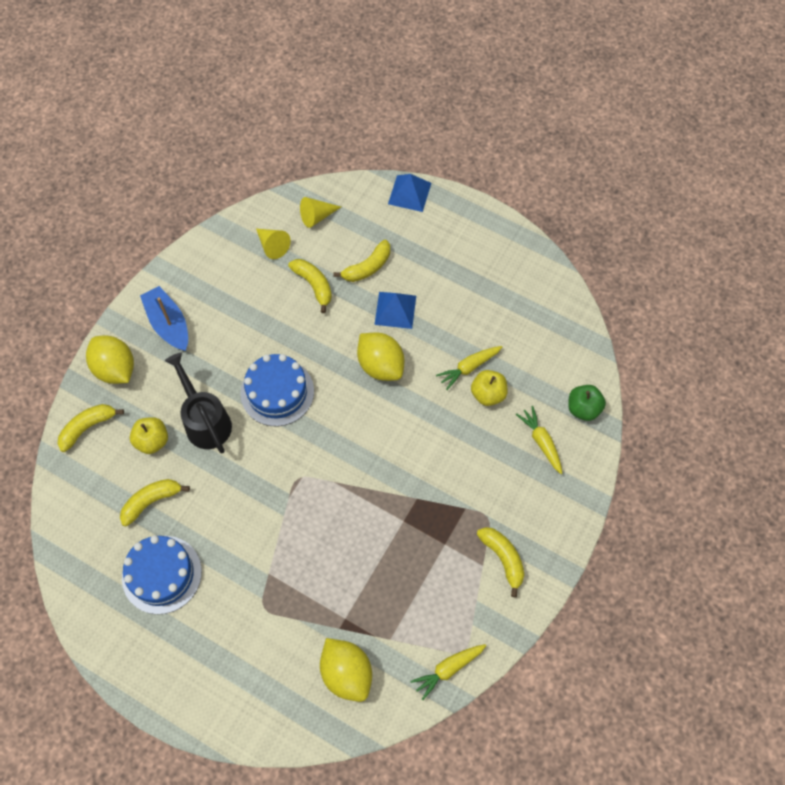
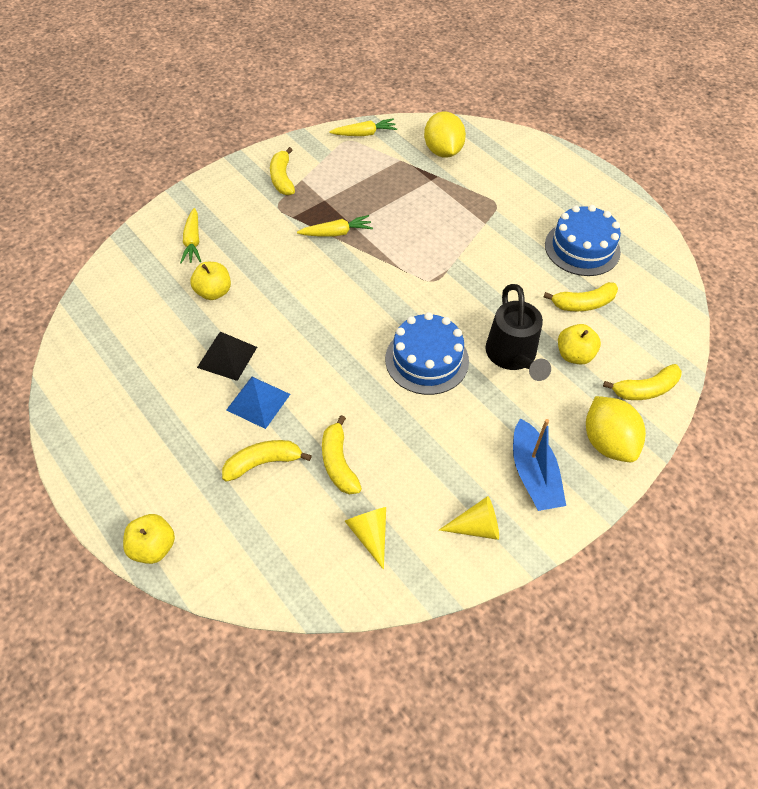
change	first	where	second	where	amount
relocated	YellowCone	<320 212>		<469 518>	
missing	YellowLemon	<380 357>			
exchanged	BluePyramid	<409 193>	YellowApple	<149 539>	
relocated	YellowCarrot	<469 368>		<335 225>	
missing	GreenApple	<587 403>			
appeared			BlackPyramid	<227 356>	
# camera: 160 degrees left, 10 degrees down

_ _ _ _ _

● Exercise requirements
All lines above in which the word "relocated" occurs should be identified and copied.

● Response area
relocated	YellowCone	<320 212>		<469 518>	
relocated	YellowCarrot	<469 368>		<335 225>	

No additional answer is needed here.